For the records that follow, please set down exactly the lines between the one holding "red pentagon: (549, 595)" and the one holding "orange trapezoid: (497, 1332)", inclusive, and only those.

Geometric shape edit sequences:
****************
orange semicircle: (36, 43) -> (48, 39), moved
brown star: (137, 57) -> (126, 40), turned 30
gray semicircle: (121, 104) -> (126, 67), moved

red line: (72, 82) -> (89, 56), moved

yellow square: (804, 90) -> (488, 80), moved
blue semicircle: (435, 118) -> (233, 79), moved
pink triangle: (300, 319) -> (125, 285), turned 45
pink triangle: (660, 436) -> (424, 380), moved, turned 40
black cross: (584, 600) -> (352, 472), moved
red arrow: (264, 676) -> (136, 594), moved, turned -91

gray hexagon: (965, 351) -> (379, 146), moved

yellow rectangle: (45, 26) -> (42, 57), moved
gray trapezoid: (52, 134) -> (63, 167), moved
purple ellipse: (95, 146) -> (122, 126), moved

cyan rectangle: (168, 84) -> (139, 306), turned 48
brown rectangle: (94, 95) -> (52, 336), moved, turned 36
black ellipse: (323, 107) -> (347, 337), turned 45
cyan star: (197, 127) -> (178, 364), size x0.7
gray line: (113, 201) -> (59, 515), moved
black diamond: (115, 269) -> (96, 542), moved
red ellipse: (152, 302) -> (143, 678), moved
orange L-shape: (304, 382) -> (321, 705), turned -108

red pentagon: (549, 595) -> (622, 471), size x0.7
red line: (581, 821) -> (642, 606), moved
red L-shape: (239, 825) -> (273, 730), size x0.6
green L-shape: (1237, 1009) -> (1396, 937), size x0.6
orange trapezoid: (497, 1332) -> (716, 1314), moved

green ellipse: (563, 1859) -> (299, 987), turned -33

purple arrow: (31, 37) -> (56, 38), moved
****************
EXERCISE RESULT:
red pentagon: (549, 595) -> (622, 471), size x0.7
red line: (581, 821) -> (642, 606), moved
red L-shape: (239, 825) -> (273, 730), size x0.6
green L-shape: (1237, 1009) -> (1396, 937), size x0.6
orange trapezoid: (497, 1332) -> (716, 1314), moved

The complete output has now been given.